◆ ABOUT THIS EXERCISE
Your copy should match the records exactly, apart from the pictures, which stay out.

(Before-and-after scene images)
────────────────────────────────────────

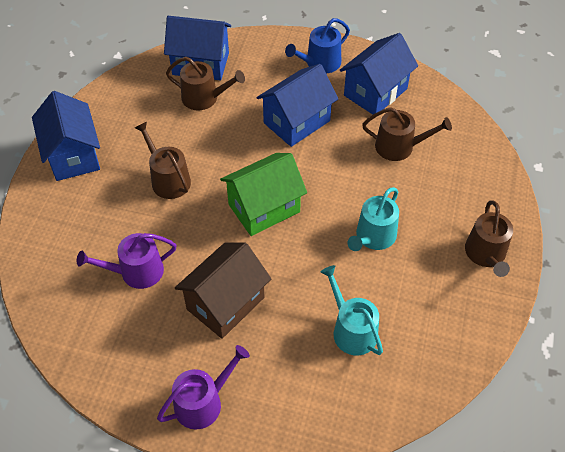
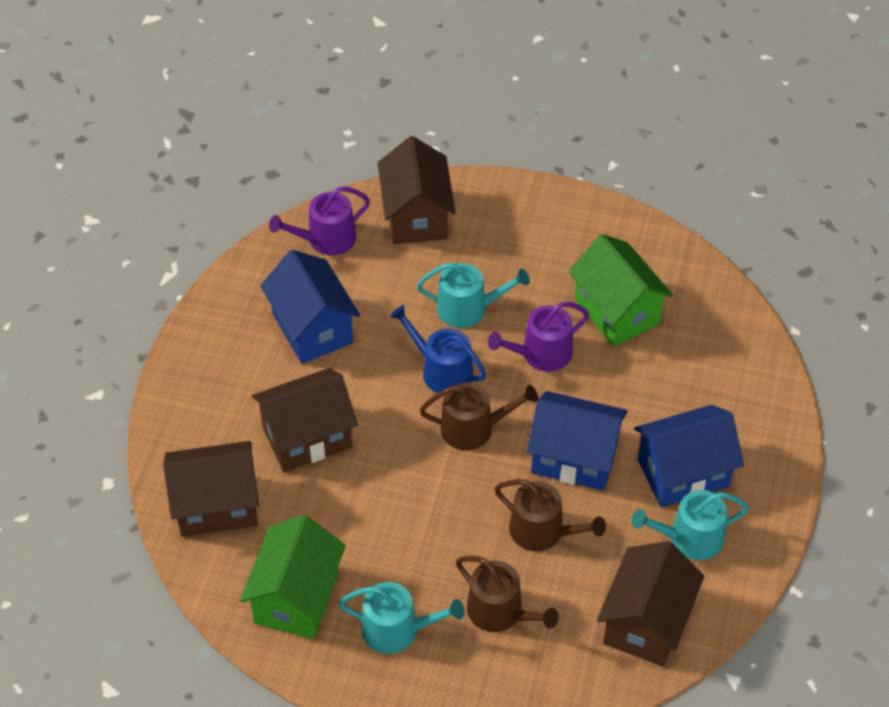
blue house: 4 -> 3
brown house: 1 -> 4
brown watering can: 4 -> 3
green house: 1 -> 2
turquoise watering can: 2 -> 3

────────────────────────────────────────

◆ SOLUTION TO THIS TASK
blue house: 4 -> 3
brown house: 1 -> 4
brown watering can: 4 -> 3
green house: 1 -> 2
turquoise watering can: 2 -> 3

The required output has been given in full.